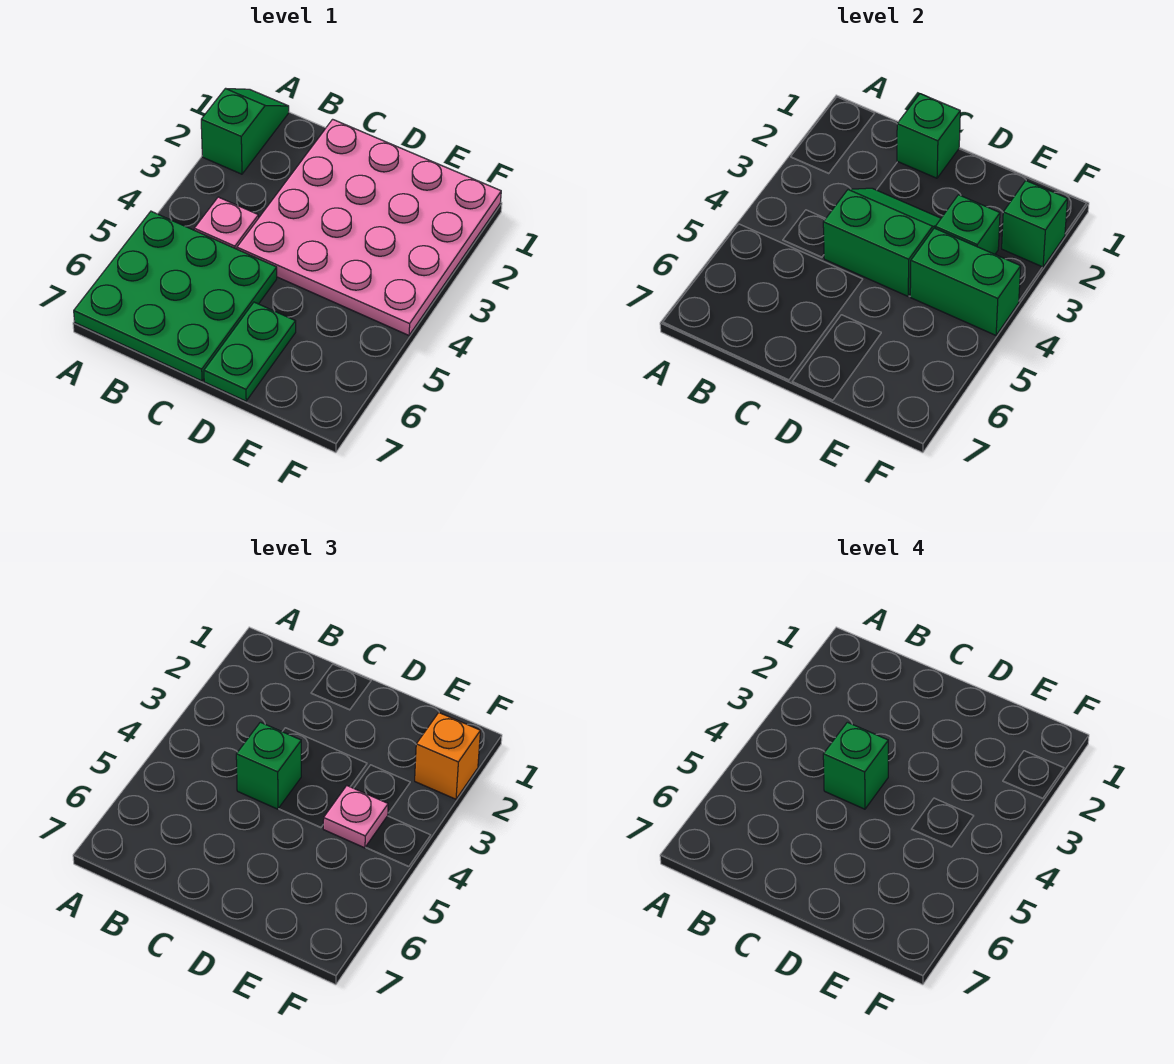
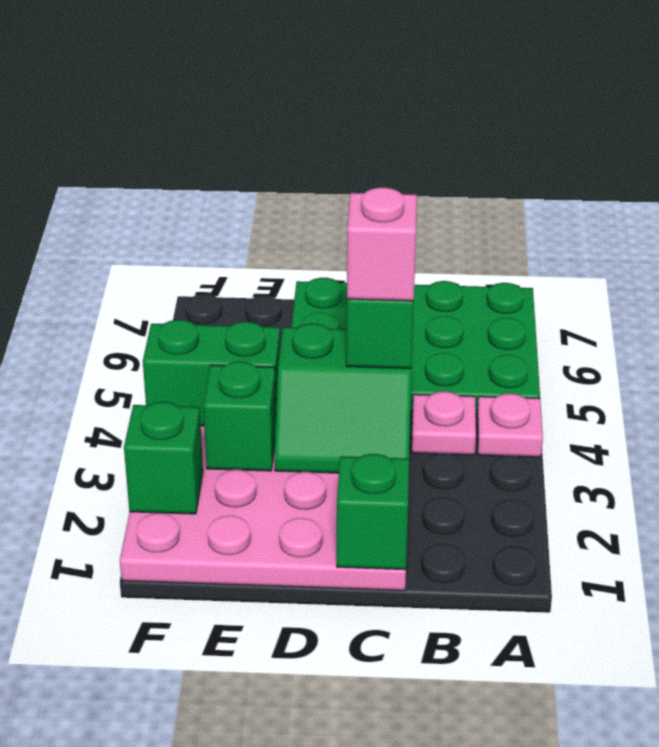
green slope A1:A2 level 1 top 2 -> none
green brick C4 level 4 -> pink brick C4 level 4
pink plate E4 level 3 -> pink plate A4 level 1
orange brick F2 level 3 -> none

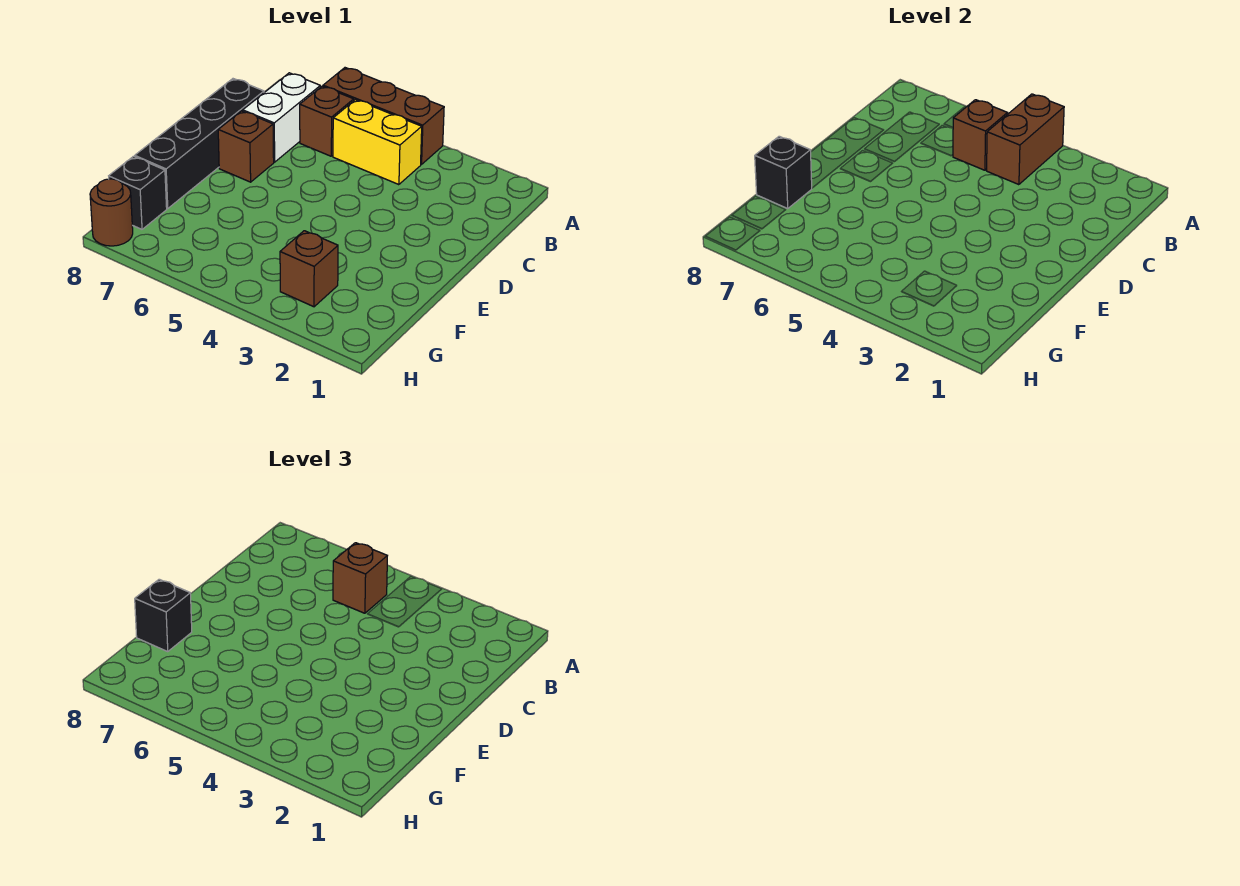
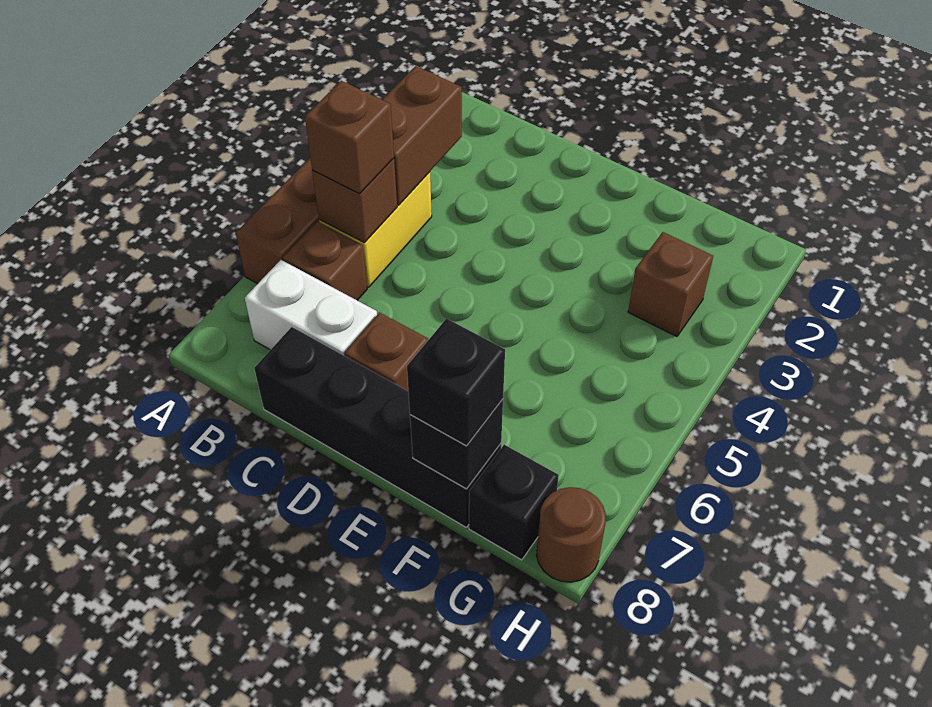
brown brick A4:B4 level 2 -> brown brick B3:B4 level 2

- **WHAT YOU SHOULD DO**:
The line containing "orange brick F2 level 3 -> none" and every line after it, through the end of the material above, are to be printed exactly; no pictures belong in the output.

- **RESULT OF THE EXERCISE**:
orange brick F2 level 3 -> none

brown brick A4:B4 level 2 -> brown brick B3:B4 level 2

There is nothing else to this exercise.